__Problem statement__
Repeat the listing exactly, minus the pictures.

Start of Data provided

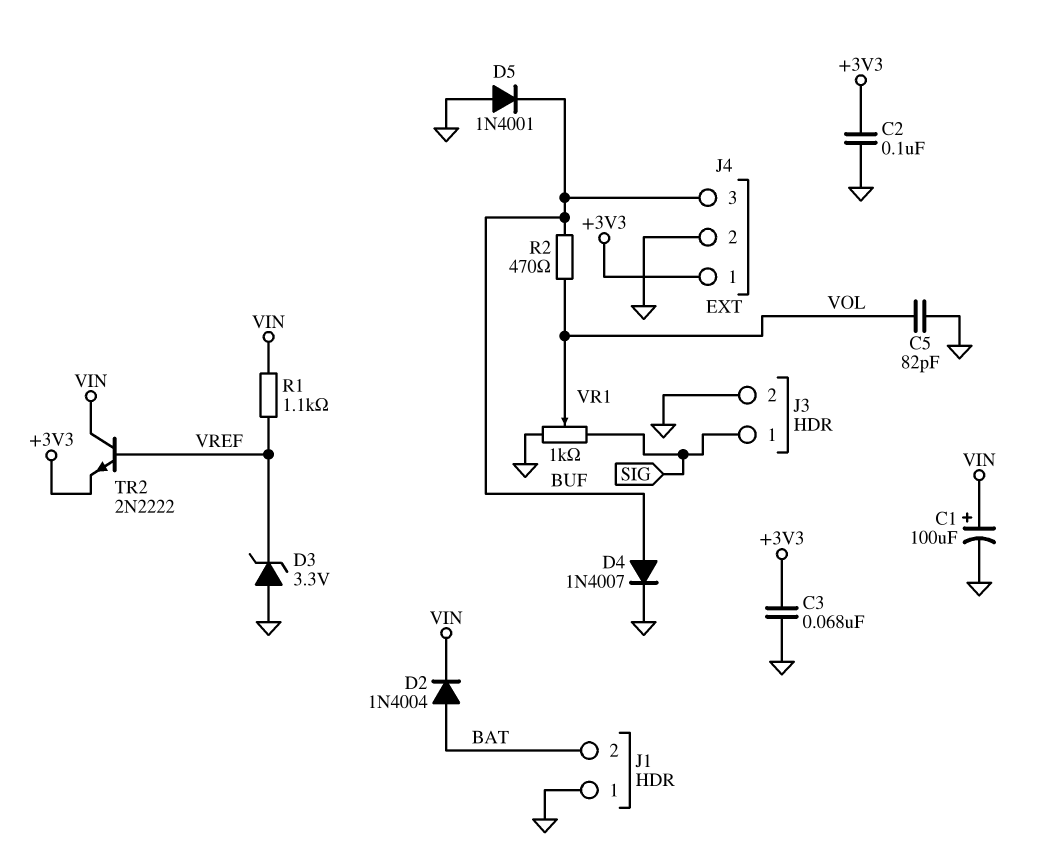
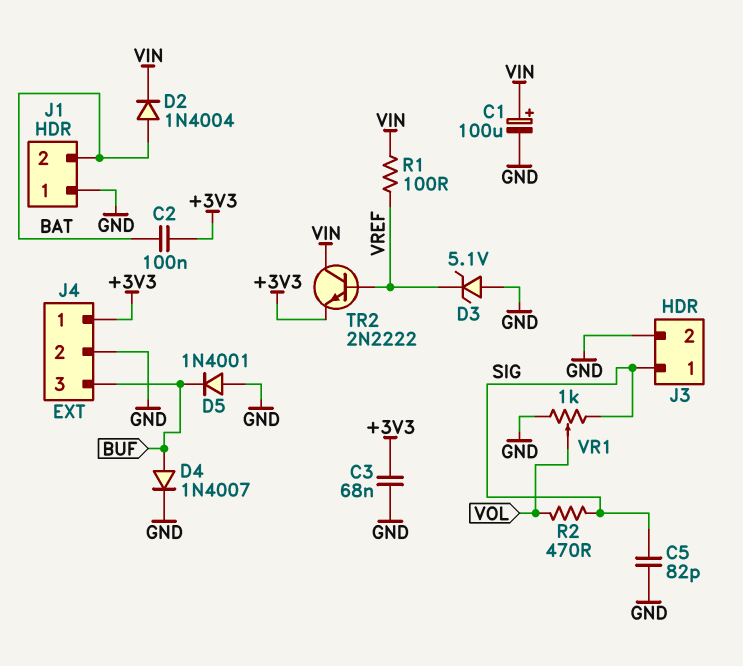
C2: 100nF (+3V3, GND) -> 100nF (+3V3, BAT)
C5: 82pF (GND, VOL) -> 82pF (GND, SIG)
D3: zener 3.3V (A GND, K VREF) -> zener 5.1V (A GND, K VREF)
R1: 1.1k (VIN, VREF) -> 100 (VIN, VREF)
R2: 470 (BUF, VOL) -> 470 (SIG, VOL)

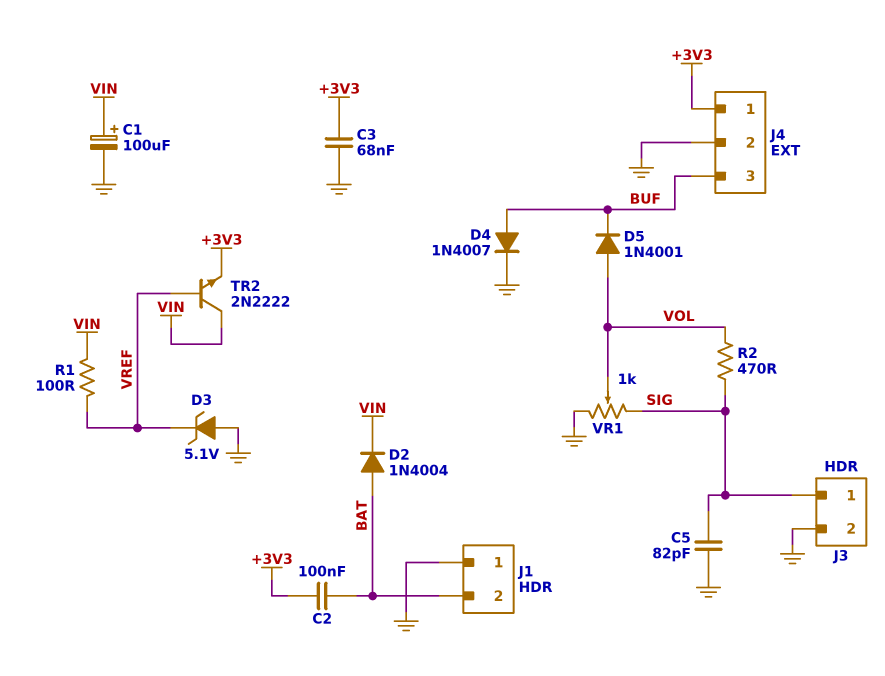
D5: diode 1N4001 (A GND, K BUF) -> diode 1N4001 (A VOL, K BUF)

End of Data provided

__Written response__
C2: 100nF (+3V3, GND) -> 100nF (+3V3, BAT)
C5: 82pF (GND, VOL) -> 82pF (GND, SIG)
D3: zener 3.3V (A GND, K VREF) -> zener 5.1V (A GND, K VREF)
R1: 1.1k (VIN, VREF) -> 100 (VIN, VREF)
R2: 470 (BUF, VOL) -> 470 (SIG, VOL)

D5: diode 1N4001 (A GND, K BUF) -> diode 1N4001 (A VOL, K BUF)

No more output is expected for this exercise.